» PROVIDED DATA:
- Opening Delimiter -

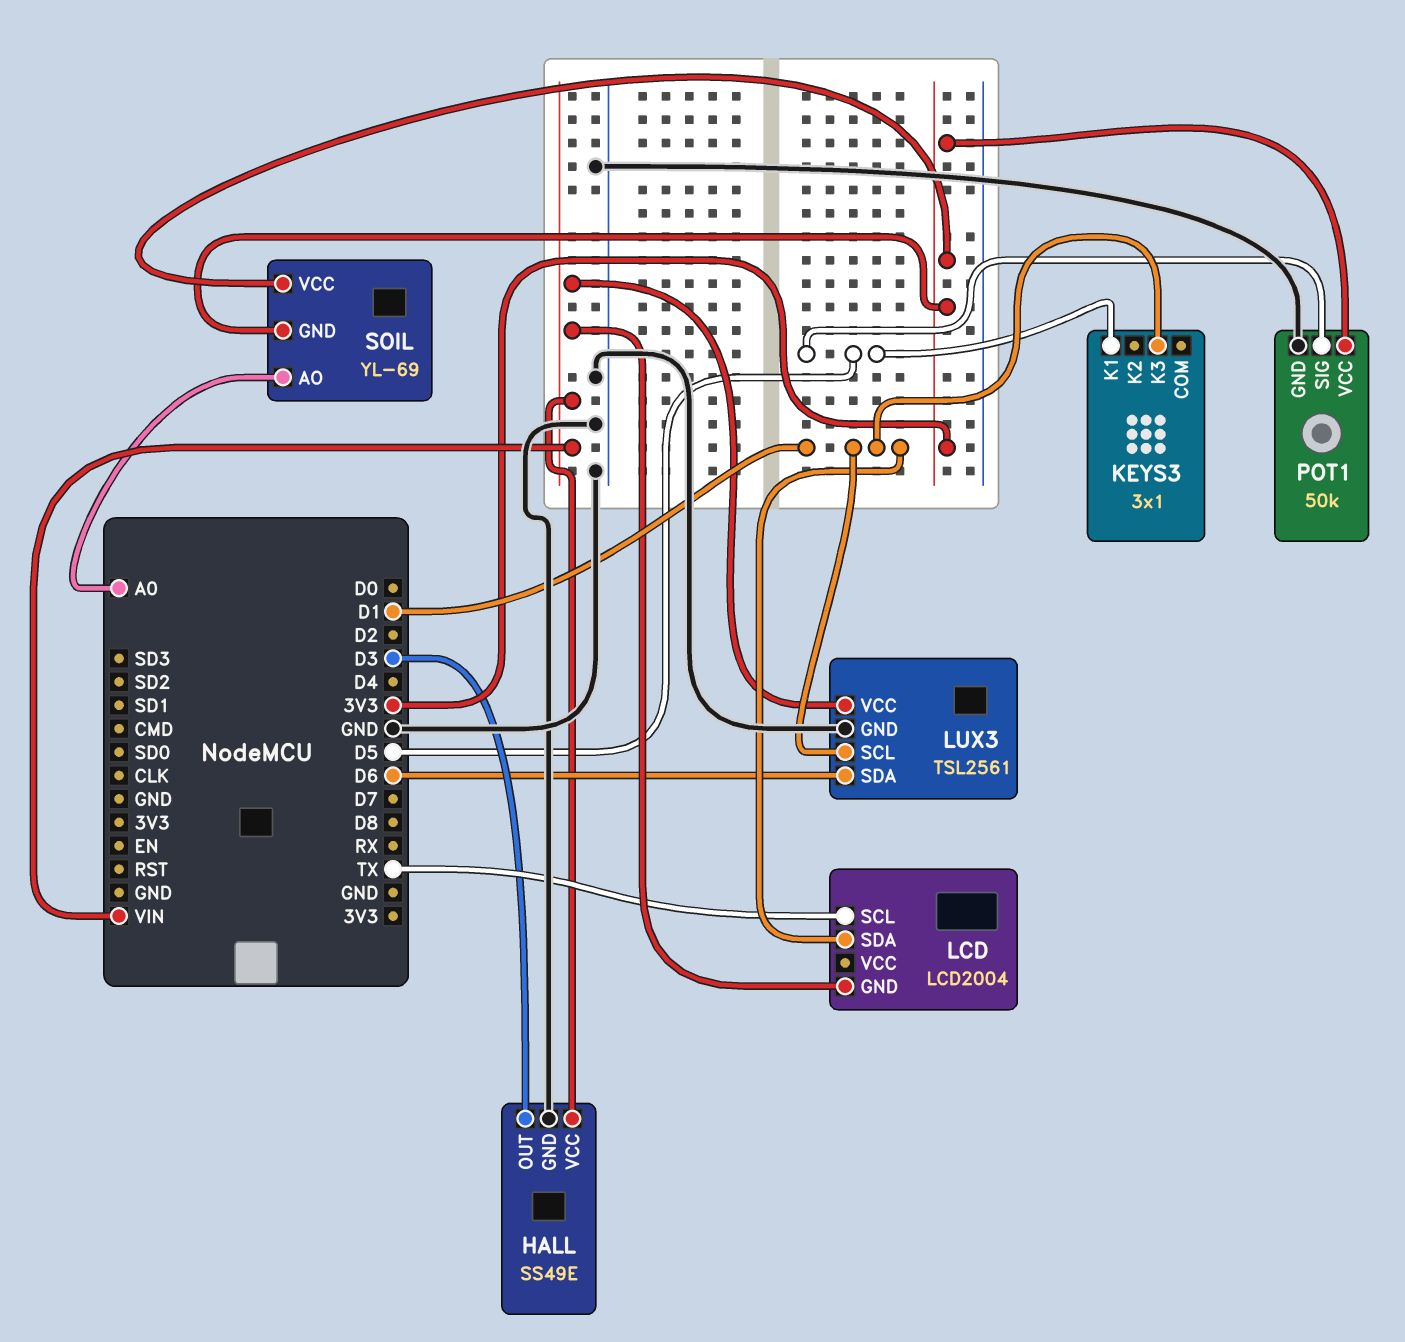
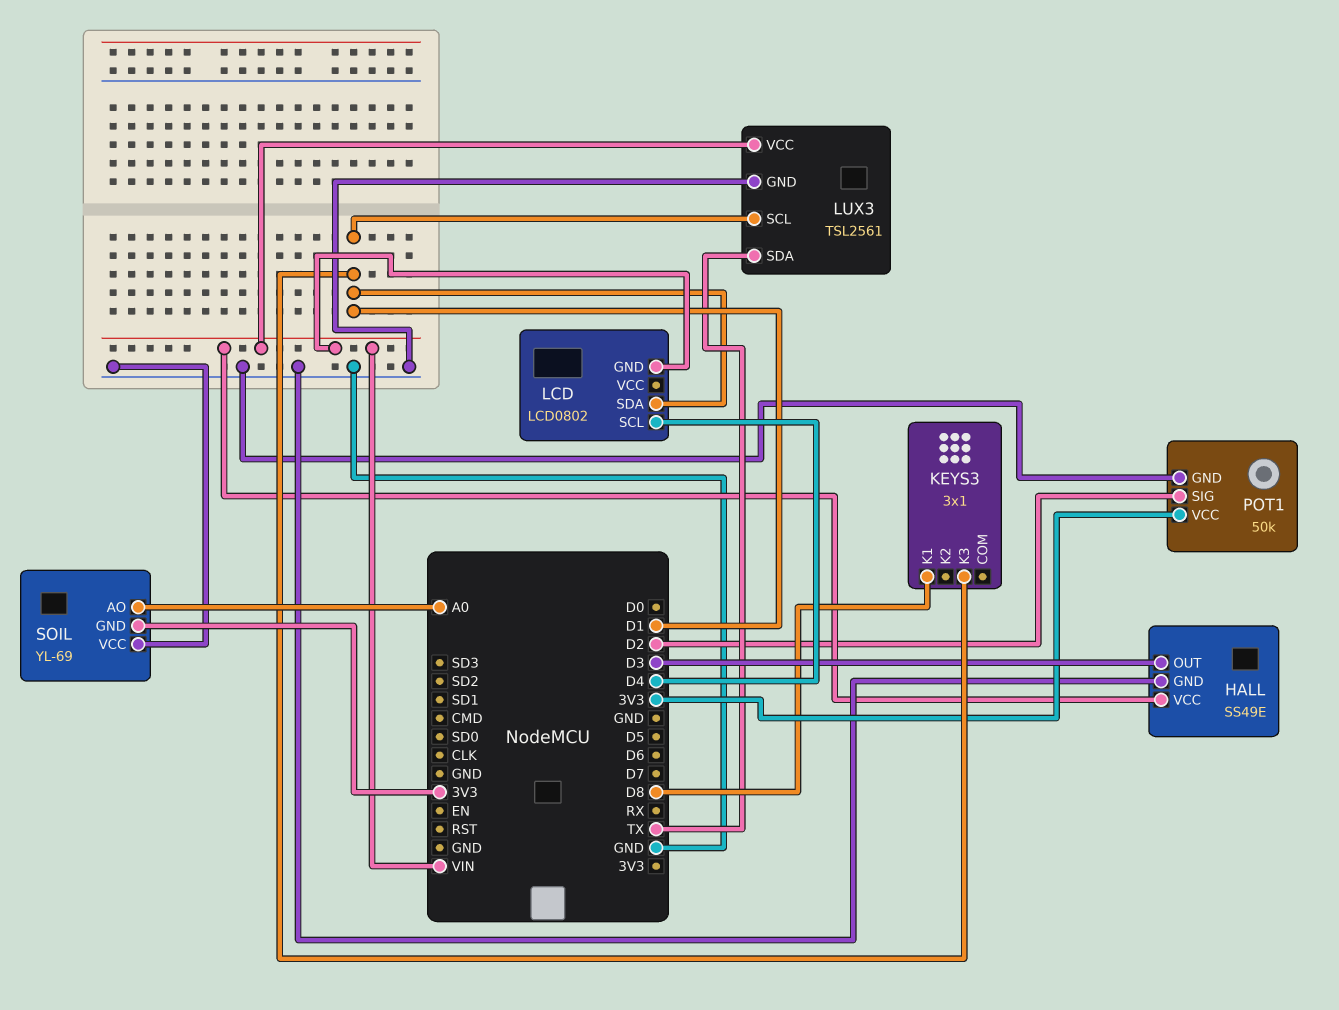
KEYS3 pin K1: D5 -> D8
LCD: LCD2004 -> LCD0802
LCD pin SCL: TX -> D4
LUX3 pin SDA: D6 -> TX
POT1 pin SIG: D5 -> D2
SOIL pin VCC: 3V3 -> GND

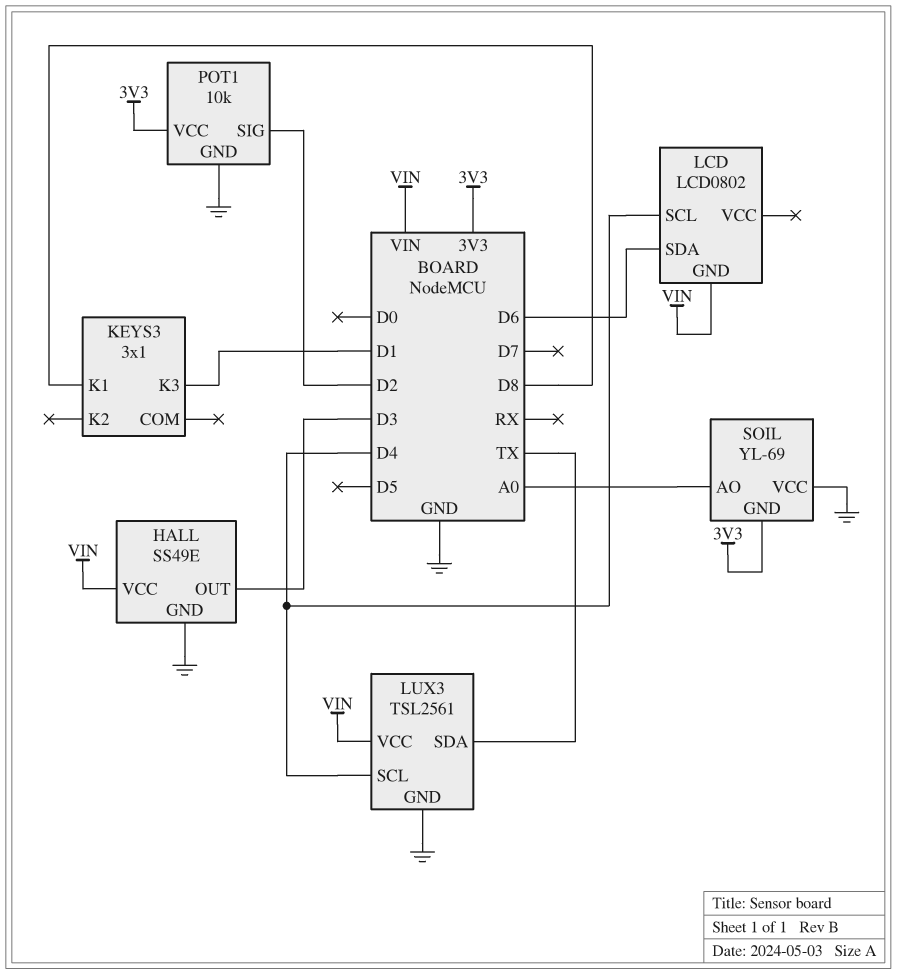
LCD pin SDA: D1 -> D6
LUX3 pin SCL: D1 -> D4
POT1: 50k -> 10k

- Closing Delimiter -

» BRIEF:
Write the records out again exactly as shown above, keeping no pictures.

» REPLY TO THE EXERCISE:
KEYS3 pin K1: D5 -> D8
LCD: LCD2004 -> LCD0802
LCD pin SCL: TX -> D4
LUX3 pin SDA: D6 -> TX
POT1 pin SIG: D5 -> D2
SOIL pin VCC: 3V3 -> GND

LCD pin SDA: D1 -> D6
LUX3 pin SCL: D1 -> D4
POT1: 50k -> 10k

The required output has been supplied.